Task directions:
Below are several records. Retype exactly those lines running from the one with "[526, 273, 613, 369]" through the one with "camera: 25 degrees left, 5 degrees down", end lines included, and no others.

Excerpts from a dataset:
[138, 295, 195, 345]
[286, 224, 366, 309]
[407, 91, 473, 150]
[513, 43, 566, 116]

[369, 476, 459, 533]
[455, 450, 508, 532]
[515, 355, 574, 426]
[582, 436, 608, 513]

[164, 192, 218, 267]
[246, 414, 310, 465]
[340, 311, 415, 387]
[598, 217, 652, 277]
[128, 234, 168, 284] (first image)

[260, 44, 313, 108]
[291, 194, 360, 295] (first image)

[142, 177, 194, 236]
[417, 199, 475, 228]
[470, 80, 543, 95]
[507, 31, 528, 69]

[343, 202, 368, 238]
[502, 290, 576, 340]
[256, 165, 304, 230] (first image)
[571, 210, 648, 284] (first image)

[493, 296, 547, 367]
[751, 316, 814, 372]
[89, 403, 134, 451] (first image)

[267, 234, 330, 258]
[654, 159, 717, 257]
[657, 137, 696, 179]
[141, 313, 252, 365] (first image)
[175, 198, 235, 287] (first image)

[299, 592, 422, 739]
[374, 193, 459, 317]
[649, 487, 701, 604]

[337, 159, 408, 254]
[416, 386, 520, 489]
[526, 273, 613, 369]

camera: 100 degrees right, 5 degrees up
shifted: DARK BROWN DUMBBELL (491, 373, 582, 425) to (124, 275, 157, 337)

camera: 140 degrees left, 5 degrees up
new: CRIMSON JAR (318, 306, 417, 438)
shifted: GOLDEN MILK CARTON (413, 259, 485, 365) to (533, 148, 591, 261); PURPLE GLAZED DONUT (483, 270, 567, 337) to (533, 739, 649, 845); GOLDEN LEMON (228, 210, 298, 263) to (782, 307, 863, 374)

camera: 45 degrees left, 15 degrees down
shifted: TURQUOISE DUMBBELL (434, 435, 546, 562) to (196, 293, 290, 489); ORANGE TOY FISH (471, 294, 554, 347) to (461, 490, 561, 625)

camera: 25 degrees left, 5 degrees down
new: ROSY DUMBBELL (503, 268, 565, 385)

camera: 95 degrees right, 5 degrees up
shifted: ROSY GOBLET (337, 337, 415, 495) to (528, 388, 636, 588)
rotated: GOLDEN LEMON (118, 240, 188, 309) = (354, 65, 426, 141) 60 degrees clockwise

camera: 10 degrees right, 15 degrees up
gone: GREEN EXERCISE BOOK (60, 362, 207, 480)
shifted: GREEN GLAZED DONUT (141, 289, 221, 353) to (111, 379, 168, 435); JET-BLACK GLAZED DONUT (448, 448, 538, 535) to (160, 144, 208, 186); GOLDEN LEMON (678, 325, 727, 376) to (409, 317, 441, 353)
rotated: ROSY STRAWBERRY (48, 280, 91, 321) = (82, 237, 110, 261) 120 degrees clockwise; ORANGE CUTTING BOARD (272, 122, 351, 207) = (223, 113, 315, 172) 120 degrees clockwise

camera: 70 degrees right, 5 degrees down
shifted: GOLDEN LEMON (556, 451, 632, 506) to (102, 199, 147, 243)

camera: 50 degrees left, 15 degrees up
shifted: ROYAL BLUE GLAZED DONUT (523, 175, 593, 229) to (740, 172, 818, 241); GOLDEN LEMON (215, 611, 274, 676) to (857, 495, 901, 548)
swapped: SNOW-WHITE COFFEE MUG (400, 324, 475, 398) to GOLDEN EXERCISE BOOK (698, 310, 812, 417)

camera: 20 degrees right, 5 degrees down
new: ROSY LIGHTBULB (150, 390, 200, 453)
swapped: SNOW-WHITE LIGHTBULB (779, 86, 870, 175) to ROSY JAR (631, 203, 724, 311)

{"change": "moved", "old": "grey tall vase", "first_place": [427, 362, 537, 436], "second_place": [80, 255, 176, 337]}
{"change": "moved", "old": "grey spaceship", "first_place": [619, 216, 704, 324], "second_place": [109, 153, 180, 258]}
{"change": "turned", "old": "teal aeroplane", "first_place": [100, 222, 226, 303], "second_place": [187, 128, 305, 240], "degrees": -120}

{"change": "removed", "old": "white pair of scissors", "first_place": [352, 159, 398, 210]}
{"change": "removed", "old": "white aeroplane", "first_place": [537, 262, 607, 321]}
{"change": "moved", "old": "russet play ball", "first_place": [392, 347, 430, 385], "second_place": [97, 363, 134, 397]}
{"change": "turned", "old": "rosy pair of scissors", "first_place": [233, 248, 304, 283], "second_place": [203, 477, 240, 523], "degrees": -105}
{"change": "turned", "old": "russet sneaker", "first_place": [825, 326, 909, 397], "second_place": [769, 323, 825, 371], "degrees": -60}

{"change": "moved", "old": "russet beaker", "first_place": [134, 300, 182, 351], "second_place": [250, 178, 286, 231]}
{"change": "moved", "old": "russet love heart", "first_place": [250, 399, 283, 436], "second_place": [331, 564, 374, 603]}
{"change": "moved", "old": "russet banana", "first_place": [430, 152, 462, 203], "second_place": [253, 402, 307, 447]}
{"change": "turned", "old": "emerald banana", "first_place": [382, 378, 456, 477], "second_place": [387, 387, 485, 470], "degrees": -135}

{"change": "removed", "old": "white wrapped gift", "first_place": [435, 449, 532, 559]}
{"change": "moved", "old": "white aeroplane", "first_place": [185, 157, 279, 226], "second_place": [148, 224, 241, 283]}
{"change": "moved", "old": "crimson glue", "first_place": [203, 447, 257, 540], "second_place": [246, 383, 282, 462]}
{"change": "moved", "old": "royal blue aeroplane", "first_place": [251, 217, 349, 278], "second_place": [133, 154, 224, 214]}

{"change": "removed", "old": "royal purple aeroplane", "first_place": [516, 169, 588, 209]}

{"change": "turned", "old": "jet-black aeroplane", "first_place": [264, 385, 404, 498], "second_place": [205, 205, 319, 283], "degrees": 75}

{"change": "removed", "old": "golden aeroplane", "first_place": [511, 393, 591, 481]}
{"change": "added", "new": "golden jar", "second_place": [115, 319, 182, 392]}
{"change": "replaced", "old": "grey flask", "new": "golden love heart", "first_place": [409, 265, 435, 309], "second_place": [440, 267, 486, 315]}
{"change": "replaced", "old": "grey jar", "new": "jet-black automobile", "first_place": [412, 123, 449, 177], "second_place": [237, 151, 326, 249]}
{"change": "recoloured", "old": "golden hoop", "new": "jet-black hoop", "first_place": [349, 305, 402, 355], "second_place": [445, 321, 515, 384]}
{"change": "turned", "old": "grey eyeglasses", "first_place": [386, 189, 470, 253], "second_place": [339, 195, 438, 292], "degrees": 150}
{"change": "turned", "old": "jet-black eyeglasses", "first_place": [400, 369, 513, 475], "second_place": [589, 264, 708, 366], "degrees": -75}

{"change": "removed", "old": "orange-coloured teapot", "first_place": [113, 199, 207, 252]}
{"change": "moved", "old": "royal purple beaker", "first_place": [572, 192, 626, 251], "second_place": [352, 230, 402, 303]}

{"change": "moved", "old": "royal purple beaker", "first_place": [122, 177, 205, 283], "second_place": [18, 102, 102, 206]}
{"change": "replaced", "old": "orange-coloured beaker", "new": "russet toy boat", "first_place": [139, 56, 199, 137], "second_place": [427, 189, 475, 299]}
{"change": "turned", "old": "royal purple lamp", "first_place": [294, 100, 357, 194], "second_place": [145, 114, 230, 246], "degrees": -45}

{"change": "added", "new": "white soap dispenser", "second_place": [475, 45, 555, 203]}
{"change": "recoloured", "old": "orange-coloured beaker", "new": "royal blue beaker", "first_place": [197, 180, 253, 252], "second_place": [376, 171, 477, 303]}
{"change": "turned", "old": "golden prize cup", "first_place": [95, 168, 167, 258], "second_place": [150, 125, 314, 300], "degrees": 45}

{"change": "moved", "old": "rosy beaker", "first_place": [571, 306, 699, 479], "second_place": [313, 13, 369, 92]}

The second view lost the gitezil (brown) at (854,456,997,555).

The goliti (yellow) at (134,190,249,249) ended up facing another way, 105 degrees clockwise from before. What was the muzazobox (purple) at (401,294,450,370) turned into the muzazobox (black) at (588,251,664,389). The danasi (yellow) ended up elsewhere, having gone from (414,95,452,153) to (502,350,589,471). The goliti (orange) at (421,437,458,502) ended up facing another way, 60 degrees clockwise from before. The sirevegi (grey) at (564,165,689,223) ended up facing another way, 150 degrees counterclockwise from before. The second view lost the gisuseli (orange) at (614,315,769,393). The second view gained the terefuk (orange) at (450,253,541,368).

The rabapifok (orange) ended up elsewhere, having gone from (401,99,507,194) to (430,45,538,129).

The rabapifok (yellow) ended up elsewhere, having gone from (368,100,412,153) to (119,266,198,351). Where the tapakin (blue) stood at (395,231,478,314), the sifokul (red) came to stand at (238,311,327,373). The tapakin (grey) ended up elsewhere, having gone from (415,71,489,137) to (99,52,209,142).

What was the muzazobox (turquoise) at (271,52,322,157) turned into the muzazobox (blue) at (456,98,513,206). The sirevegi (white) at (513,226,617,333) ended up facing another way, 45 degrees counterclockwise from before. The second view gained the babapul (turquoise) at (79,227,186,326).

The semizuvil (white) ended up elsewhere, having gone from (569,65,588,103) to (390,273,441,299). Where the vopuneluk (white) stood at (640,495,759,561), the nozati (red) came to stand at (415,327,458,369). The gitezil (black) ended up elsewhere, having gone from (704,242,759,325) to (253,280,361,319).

Solution:
[526, 273, 613, 369]

camera: 100 degrees right, 5 degrees up
shifted: DARK BROWN DUMBBELL (491, 373, 582, 425) to (124, 275, 157, 337)

camera: 140 degrees left, 5 degrees up
new: CRIMSON JAR (318, 306, 417, 438)
shifted: GOLDEN MILK CARTON (413, 259, 485, 365) to (533, 148, 591, 261); PURPLE GLAZED DONUT (483, 270, 567, 337) to (533, 739, 649, 845); GOLDEN LEMON (228, 210, 298, 263) to (782, 307, 863, 374)

camera: 45 degrees left, 15 degrees down
shifted: TURQUOISE DUMBBELL (434, 435, 546, 562) to (196, 293, 290, 489); ORANGE TOY FISH (471, 294, 554, 347) to (461, 490, 561, 625)

camera: 25 degrees left, 5 degrees down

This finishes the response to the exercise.